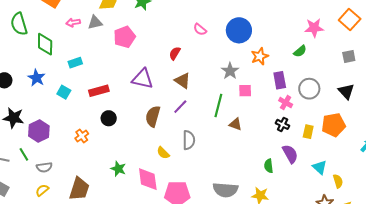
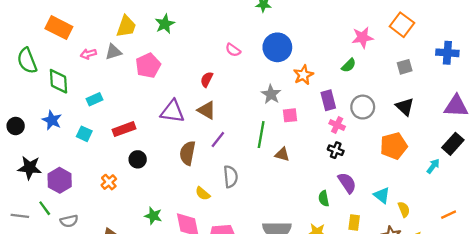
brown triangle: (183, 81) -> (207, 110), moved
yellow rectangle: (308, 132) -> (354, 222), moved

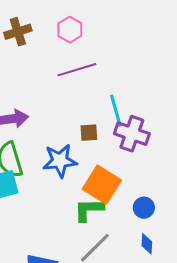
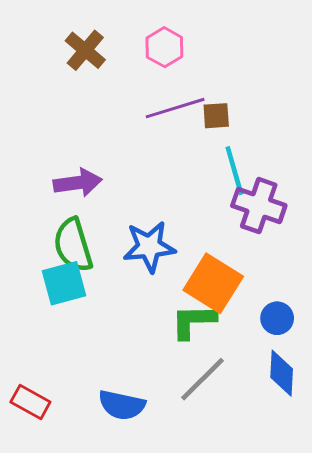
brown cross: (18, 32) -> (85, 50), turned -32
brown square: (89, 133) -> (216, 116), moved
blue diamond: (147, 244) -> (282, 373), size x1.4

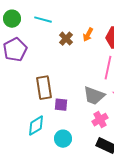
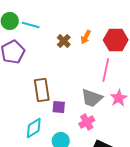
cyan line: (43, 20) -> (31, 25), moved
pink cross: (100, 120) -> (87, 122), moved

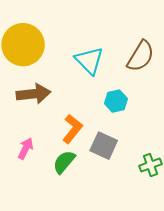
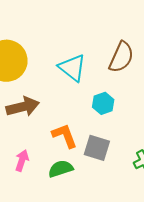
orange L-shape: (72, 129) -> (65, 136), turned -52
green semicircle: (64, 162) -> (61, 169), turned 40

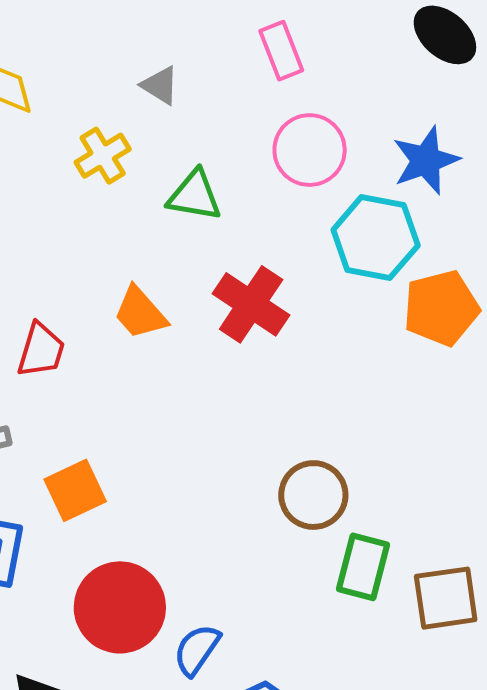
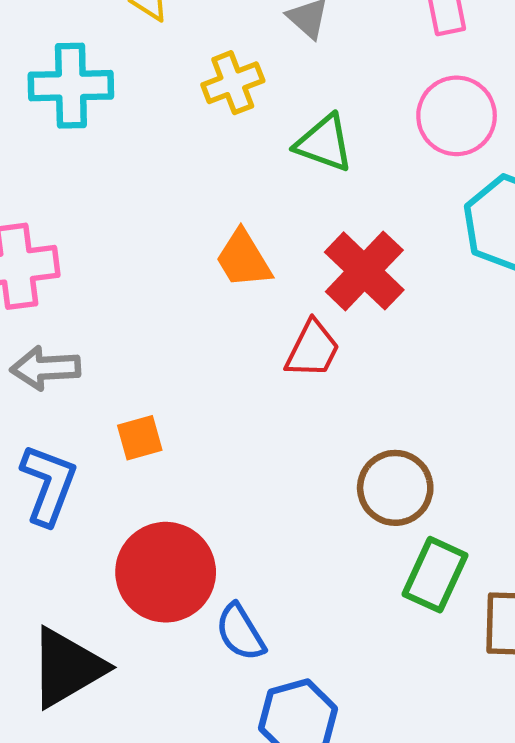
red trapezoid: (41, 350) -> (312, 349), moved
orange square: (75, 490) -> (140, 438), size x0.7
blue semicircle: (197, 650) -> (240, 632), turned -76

******

◆ Description of the task ◆
Would you please repeat the entries above verbatim, excluding each picture?

◆ Response box ◆
brown triangle: (183, 81) -> (207, 110), moved
yellow rectangle: (308, 132) -> (354, 222), moved

brown cross: (18, 32) -> (85, 50), turned -32
brown square: (89, 133) -> (216, 116), moved
blue diamond: (147, 244) -> (282, 373), size x1.4

cyan line: (43, 20) -> (31, 25), moved
pink cross: (100, 120) -> (87, 122), moved

orange L-shape: (72, 129) -> (65, 136), turned -52
green semicircle: (64, 162) -> (61, 169), turned 40

red trapezoid: (41, 350) -> (312, 349), moved
orange square: (75, 490) -> (140, 438), size x0.7
blue semicircle: (197, 650) -> (240, 632), turned -76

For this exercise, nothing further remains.